══ THE INPUT ══

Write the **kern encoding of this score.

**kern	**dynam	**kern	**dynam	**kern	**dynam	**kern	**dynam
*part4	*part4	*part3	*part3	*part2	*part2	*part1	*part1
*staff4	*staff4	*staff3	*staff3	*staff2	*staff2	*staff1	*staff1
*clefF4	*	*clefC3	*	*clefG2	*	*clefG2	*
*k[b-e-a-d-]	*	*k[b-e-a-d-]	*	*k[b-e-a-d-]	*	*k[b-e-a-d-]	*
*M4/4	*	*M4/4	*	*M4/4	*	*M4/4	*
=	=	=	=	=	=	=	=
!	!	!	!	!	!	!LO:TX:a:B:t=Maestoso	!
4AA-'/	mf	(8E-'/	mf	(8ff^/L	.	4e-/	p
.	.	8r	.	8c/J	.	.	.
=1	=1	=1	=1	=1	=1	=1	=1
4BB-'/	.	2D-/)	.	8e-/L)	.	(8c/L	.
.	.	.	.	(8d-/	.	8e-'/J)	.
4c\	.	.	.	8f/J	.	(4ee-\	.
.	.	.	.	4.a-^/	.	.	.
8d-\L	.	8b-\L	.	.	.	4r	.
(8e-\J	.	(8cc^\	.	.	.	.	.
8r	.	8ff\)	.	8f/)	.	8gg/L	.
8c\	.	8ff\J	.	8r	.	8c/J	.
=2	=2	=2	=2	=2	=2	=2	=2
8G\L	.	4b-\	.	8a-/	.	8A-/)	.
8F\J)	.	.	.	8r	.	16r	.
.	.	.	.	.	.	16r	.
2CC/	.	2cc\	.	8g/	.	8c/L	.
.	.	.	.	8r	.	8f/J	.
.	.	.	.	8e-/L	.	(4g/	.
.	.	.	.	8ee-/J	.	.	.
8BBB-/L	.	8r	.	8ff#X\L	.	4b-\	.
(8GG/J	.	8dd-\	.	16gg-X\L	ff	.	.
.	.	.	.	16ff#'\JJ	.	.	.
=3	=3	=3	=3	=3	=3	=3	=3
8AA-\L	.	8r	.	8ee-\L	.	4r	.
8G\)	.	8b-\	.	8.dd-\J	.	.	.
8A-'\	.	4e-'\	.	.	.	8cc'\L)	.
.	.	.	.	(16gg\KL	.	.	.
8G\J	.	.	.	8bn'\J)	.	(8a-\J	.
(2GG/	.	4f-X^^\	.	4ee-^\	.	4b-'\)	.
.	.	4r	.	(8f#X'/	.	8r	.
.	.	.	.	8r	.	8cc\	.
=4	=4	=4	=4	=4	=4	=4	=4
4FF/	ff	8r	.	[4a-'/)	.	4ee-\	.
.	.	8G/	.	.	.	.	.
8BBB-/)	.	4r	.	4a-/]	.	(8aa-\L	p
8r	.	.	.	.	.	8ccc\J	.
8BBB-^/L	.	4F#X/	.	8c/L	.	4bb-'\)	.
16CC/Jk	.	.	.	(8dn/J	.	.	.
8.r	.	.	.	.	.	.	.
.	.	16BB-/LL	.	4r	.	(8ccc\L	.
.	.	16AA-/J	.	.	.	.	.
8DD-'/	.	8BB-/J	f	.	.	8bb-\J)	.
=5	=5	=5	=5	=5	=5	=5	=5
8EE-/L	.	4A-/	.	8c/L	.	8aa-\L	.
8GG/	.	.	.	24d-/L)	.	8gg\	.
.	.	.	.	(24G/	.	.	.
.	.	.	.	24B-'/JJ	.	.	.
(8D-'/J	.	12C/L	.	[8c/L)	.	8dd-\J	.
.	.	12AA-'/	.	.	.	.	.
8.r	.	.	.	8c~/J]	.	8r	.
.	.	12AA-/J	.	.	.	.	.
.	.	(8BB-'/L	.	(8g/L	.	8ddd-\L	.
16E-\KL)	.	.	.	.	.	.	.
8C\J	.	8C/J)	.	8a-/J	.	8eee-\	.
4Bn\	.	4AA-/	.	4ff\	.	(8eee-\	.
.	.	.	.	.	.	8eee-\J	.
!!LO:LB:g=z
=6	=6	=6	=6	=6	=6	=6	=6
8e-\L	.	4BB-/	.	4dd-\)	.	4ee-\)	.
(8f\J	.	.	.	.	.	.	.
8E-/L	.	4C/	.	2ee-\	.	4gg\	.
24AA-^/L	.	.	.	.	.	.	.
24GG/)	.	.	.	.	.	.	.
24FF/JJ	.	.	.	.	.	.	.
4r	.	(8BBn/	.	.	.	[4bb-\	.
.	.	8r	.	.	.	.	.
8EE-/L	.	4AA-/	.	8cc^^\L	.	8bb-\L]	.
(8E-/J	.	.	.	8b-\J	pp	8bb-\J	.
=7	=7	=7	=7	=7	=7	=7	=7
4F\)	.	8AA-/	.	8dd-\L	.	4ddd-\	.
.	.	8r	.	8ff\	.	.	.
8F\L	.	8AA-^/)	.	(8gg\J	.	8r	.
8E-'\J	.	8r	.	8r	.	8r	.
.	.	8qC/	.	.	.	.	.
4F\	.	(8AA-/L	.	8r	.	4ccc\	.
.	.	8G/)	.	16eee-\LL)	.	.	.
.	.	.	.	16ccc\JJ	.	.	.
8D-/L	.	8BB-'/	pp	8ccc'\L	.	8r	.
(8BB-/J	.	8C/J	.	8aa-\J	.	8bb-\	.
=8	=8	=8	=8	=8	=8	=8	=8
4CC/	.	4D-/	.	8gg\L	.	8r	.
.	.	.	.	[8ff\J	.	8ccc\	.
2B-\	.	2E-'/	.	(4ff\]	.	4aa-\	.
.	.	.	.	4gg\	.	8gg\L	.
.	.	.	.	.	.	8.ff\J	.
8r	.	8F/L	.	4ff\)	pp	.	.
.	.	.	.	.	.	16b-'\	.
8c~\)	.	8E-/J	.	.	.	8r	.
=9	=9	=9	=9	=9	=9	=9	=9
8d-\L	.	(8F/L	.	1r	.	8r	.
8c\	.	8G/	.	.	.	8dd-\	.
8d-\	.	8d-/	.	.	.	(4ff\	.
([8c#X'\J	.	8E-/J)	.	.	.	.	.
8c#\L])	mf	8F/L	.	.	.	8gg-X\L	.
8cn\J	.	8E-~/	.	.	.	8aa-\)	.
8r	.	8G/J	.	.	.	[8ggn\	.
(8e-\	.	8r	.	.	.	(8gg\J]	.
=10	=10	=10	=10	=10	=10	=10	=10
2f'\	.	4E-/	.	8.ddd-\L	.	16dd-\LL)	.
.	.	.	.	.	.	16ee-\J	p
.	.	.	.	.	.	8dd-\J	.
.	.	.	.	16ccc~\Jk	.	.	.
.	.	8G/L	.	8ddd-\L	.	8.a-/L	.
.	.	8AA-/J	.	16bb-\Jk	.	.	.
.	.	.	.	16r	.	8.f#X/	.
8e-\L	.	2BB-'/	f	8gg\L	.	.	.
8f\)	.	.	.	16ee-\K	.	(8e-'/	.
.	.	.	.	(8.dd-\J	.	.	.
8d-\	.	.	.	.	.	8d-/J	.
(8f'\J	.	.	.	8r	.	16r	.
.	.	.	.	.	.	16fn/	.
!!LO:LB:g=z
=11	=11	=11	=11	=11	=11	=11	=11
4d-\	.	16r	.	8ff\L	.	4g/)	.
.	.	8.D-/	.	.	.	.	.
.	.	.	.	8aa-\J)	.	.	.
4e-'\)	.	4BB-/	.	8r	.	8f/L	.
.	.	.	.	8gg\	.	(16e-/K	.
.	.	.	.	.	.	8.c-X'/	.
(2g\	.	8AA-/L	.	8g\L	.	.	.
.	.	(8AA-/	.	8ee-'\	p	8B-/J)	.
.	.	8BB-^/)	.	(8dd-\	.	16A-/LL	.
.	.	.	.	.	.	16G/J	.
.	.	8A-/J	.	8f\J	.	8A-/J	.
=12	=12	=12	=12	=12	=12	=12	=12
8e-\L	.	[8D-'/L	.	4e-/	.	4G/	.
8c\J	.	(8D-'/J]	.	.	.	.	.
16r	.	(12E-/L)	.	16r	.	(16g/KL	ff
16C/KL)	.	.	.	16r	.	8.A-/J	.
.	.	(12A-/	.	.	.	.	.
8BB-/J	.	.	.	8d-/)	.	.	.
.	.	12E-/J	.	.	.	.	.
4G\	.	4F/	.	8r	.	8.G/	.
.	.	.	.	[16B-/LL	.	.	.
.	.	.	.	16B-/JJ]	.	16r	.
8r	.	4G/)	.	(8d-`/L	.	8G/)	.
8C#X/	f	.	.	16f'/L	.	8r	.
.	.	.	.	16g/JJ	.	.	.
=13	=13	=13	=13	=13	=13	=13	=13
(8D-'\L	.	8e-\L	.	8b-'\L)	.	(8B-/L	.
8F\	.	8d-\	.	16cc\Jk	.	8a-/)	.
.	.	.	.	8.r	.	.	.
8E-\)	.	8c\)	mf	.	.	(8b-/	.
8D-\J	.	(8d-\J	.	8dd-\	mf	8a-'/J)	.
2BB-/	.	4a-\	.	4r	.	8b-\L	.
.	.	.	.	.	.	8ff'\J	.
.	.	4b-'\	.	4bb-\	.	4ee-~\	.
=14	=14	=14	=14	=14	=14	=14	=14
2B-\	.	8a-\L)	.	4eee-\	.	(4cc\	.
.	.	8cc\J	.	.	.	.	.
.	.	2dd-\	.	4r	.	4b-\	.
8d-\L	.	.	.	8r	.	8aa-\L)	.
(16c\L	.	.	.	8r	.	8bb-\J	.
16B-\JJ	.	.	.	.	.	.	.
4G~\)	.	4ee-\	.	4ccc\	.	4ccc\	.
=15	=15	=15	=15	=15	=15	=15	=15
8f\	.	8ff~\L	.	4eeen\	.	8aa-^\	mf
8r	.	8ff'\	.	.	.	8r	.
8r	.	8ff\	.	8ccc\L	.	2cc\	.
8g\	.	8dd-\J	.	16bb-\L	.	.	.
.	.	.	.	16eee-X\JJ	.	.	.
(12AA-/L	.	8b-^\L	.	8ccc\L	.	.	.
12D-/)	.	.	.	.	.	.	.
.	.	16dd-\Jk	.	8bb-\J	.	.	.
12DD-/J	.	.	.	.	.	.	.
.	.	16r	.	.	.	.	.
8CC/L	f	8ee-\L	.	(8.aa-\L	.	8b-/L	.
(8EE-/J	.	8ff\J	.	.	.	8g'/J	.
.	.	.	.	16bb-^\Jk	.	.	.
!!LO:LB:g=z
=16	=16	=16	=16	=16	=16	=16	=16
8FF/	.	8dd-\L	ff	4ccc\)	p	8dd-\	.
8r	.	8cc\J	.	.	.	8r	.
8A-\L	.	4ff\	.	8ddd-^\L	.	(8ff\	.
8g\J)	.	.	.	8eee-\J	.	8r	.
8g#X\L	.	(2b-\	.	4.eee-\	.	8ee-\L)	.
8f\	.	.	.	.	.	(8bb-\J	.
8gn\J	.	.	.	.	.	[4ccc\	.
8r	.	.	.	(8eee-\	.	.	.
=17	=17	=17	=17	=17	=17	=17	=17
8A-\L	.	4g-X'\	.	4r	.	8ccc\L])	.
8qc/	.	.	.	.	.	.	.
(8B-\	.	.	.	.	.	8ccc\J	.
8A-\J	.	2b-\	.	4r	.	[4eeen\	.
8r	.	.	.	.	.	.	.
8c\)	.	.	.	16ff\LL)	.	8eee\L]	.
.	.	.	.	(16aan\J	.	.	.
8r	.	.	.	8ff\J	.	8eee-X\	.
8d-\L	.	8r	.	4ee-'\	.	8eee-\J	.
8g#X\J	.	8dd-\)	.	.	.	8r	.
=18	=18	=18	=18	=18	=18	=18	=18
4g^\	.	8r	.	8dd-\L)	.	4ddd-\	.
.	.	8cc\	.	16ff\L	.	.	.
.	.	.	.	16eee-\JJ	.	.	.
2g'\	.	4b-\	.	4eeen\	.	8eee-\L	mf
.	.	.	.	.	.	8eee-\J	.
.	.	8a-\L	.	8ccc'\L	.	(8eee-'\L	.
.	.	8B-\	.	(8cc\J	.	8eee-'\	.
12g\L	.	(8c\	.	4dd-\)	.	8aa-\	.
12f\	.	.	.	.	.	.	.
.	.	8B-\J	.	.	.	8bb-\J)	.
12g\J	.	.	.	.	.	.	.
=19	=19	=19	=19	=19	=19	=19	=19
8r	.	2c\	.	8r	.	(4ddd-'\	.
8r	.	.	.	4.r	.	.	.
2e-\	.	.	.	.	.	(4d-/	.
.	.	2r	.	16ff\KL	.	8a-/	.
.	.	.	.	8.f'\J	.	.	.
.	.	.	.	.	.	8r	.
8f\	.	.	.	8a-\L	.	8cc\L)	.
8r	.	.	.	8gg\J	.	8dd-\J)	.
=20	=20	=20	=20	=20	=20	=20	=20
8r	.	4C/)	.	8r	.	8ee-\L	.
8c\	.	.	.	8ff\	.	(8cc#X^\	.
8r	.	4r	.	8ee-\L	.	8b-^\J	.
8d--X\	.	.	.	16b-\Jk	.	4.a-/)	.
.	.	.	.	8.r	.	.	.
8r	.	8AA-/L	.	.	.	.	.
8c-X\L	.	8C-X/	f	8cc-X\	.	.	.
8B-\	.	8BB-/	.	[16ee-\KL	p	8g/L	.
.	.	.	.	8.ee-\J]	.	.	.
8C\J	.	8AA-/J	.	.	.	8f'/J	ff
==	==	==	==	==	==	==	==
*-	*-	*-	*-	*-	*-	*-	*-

═══

WHAT IS EXPECTED. Find every line in the material above that contains the string "kern", and copy each one. Case counts.

RESULT BELOW.
Write the **kern encoding of this score.
**kern	**dynam	**kern	**dynam	**kern	**dynam	**kern	**dynam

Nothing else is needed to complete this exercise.